**WHAT THIS TASK INVOLVES**. Keep the pictures out of the copy and repeat the records exactly.
════════
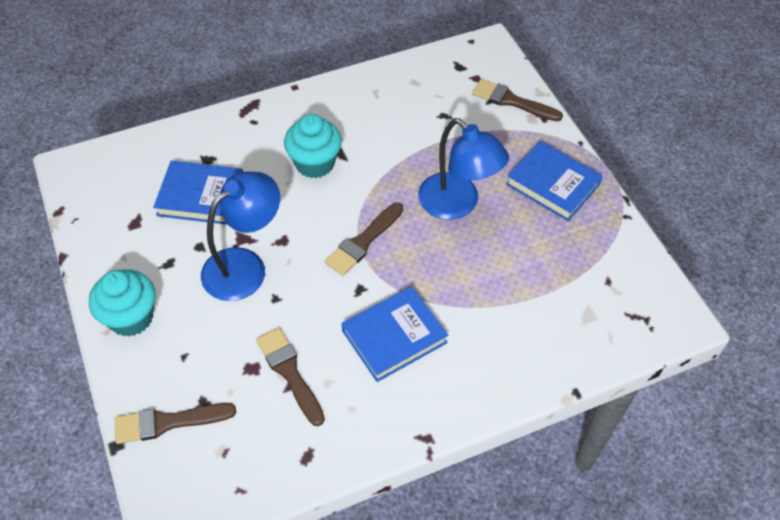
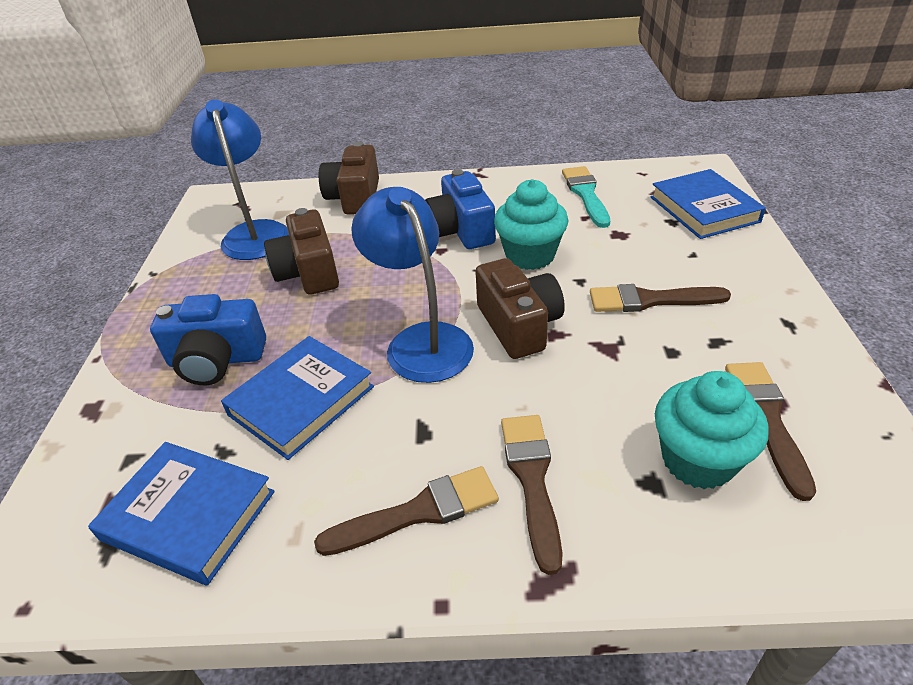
blue camera: 0 -> 2
brown camera: 0 -> 3
turquoise brush: 0 -> 1

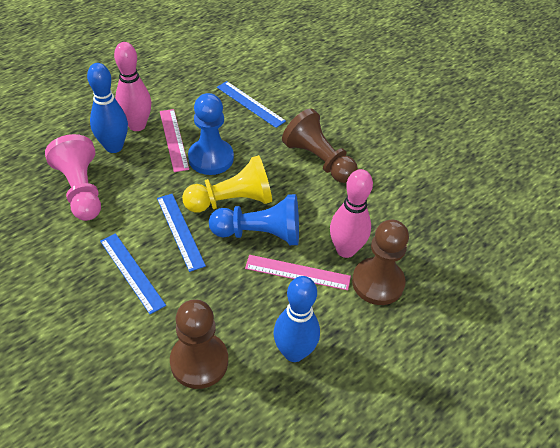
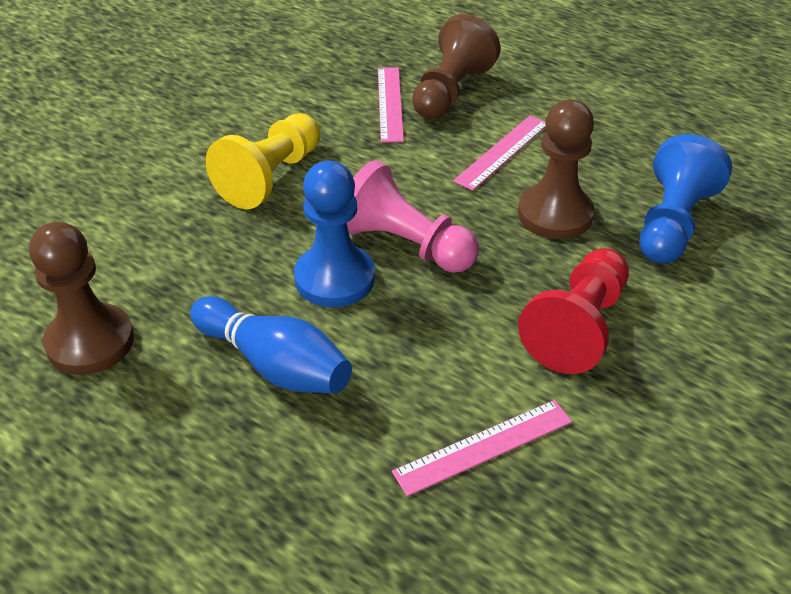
blue bowling pin: 2 -> 1
blue ruler: 3 -> 0
pink bowling pin: 2 -> 0
pink ruler: 2 -> 3
red pawn: 0 -> 1

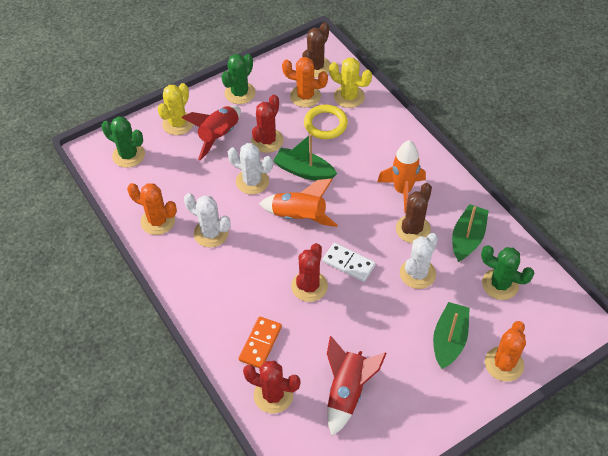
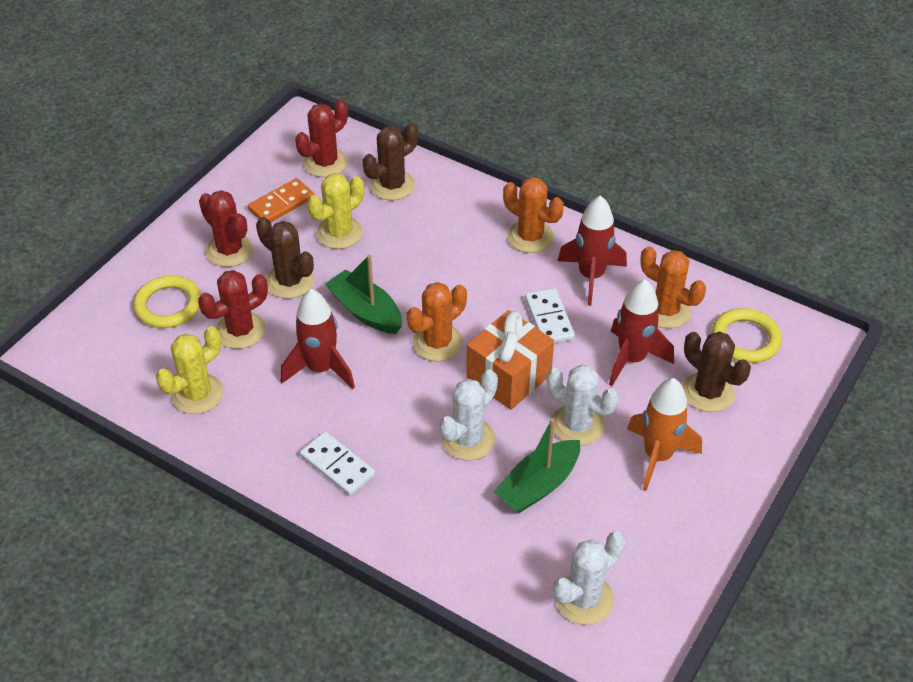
brown cactus: 2 -> 3
green boat: 3 -> 2
green cactus: 3 -> 0
orange gift: 0 -> 1
orange rocket: 2 -> 1
red rocket: 2 -> 3
white domino: 1 -> 2
yellow ring: 1 -> 2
════════
**ANSWER FOR THE TASK**.
blue camera: 0 -> 2
brown camera: 0 -> 3
turquoise brush: 0 -> 1

blue bowling pin: 2 -> 1
blue ruler: 3 -> 0
pink bowling pin: 2 -> 0
pink ruler: 2 -> 3
red pawn: 0 -> 1

brown cactus: 2 -> 3
green boat: 3 -> 2
green cactus: 3 -> 0
orange gift: 0 -> 1
orange rocket: 2 -> 1
red rocket: 2 -> 3
white domino: 1 -> 2
yellow ring: 1 -> 2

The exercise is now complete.